__Aim of the task__. What you return must be the data below, word for word, without any images.

====================

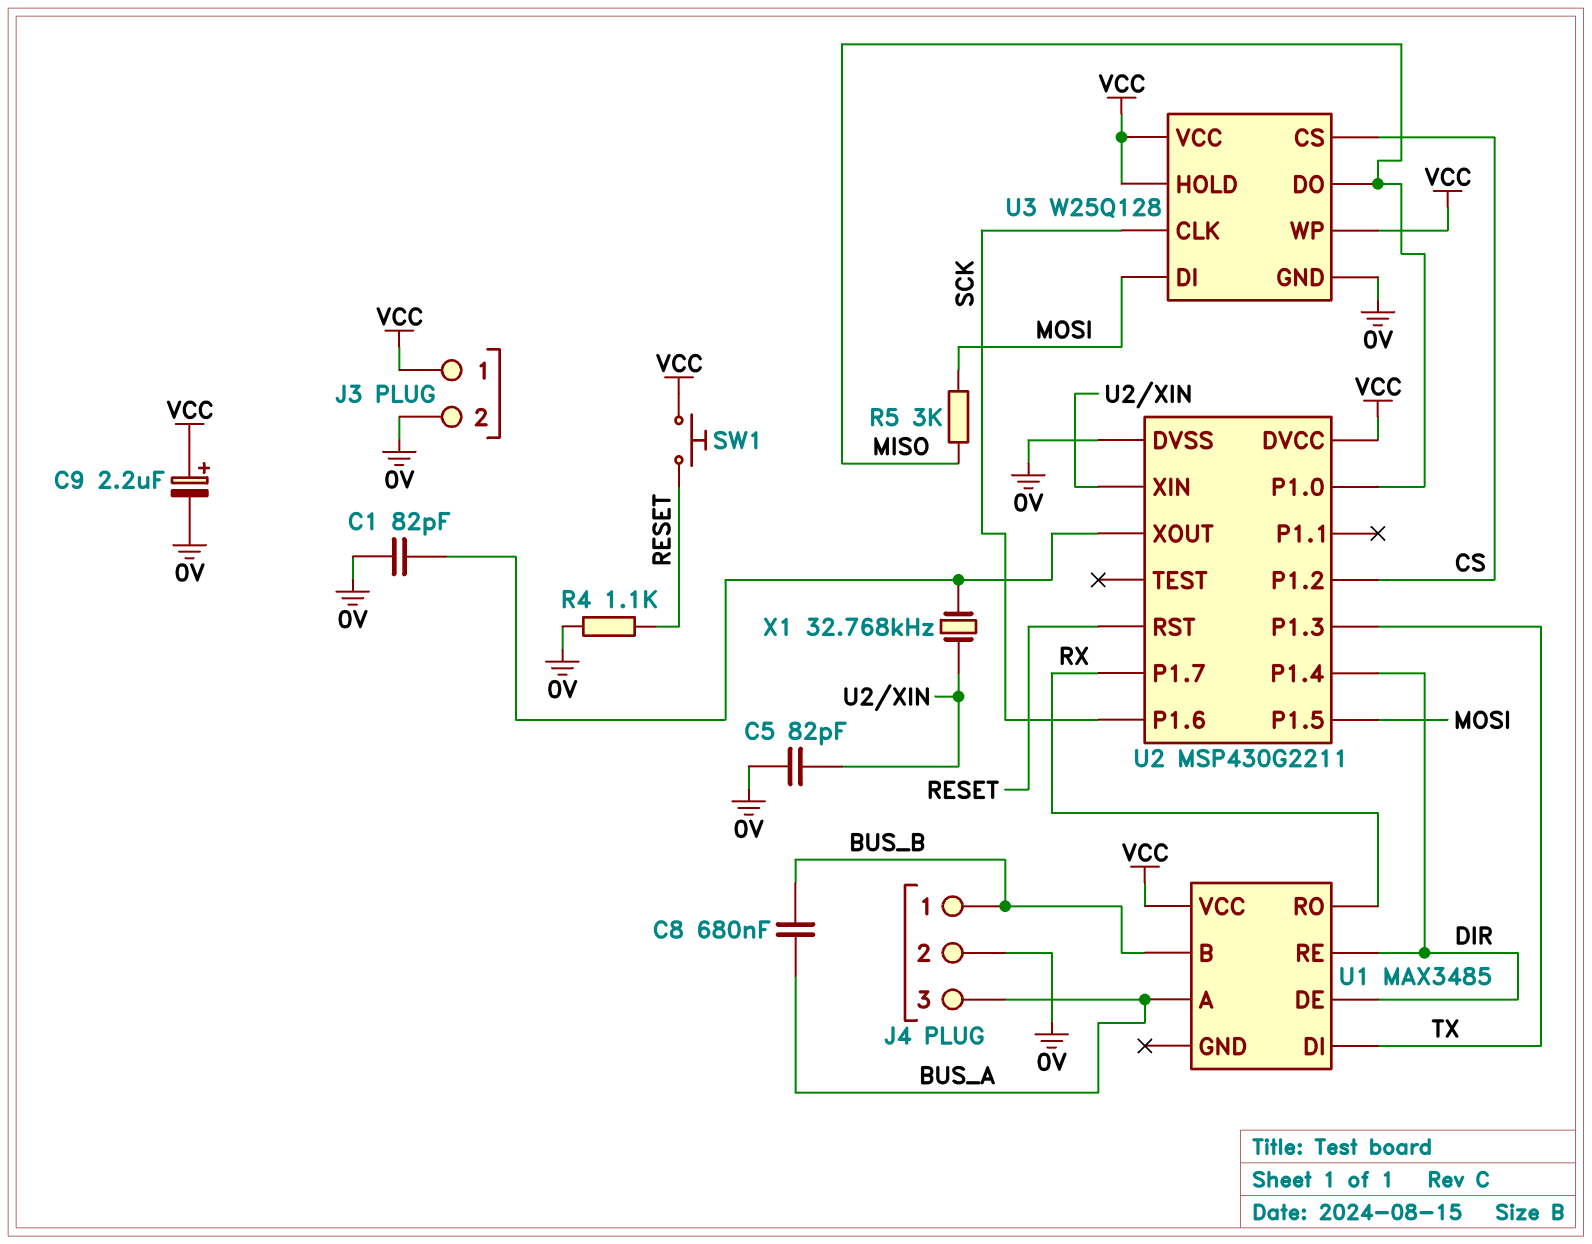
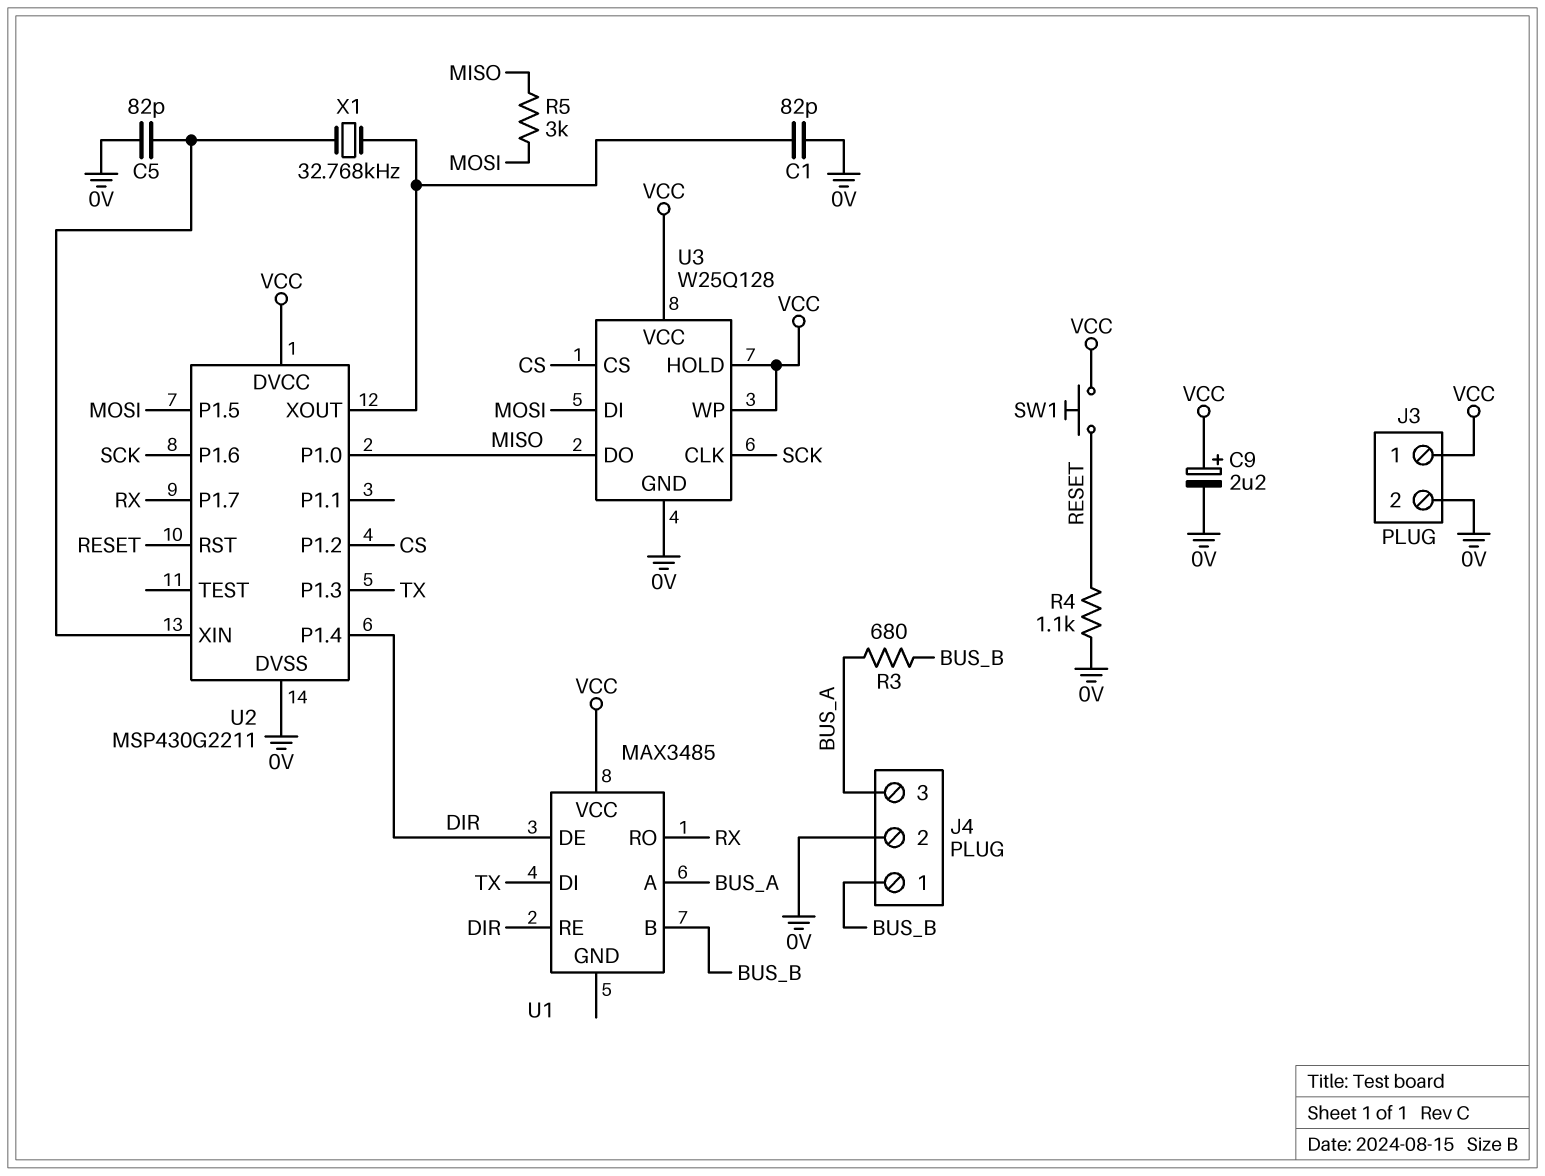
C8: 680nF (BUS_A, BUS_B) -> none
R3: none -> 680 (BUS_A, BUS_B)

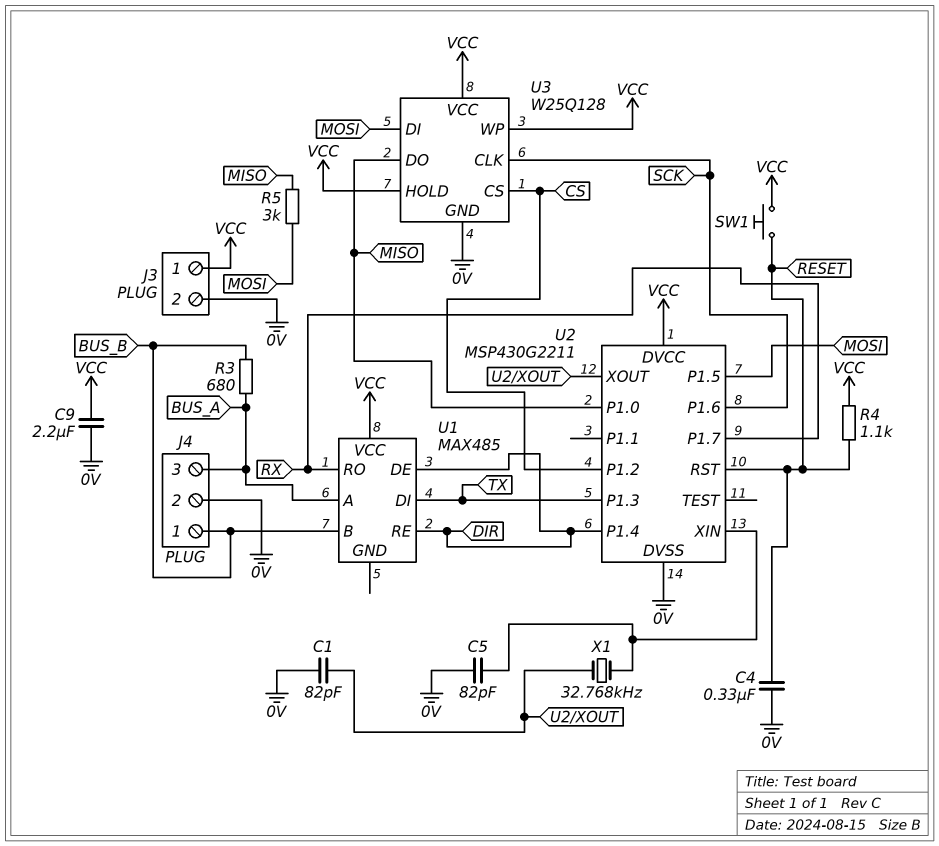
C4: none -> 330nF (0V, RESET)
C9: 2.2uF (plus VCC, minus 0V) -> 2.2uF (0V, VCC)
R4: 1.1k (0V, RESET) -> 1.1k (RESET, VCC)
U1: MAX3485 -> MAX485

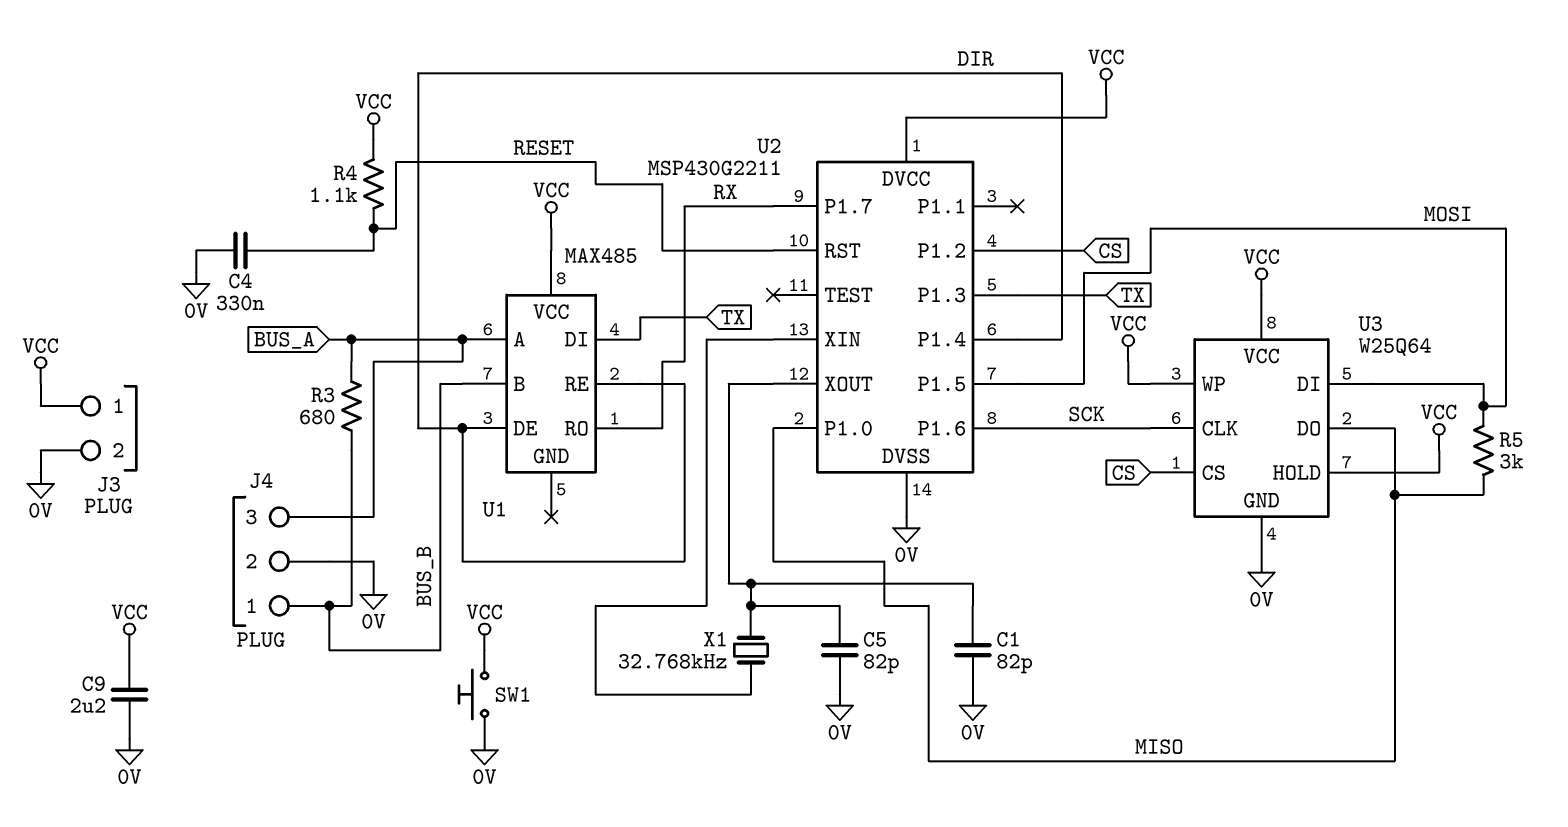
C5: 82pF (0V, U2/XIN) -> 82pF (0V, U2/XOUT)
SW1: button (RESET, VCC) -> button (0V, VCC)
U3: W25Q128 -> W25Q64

====================

__Expected output__.
C8: 680nF (BUS_A, BUS_B) -> none
R3: none -> 680 (BUS_A, BUS_B)

C4: none -> 330nF (0V, RESET)
C9: 2.2uF (plus VCC, minus 0V) -> 2.2uF (0V, VCC)
R4: 1.1k (0V, RESET) -> 1.1k (RESET, VCC)
U1: MAX3485 -> MAX485

C5: 82pF (0V, U2/XIN) -> 82pF (0V, U2/XOUT)
SW1: button (RESET, VCC) -> button (0V, VCC)
U3: W25Q128 -> W25Q64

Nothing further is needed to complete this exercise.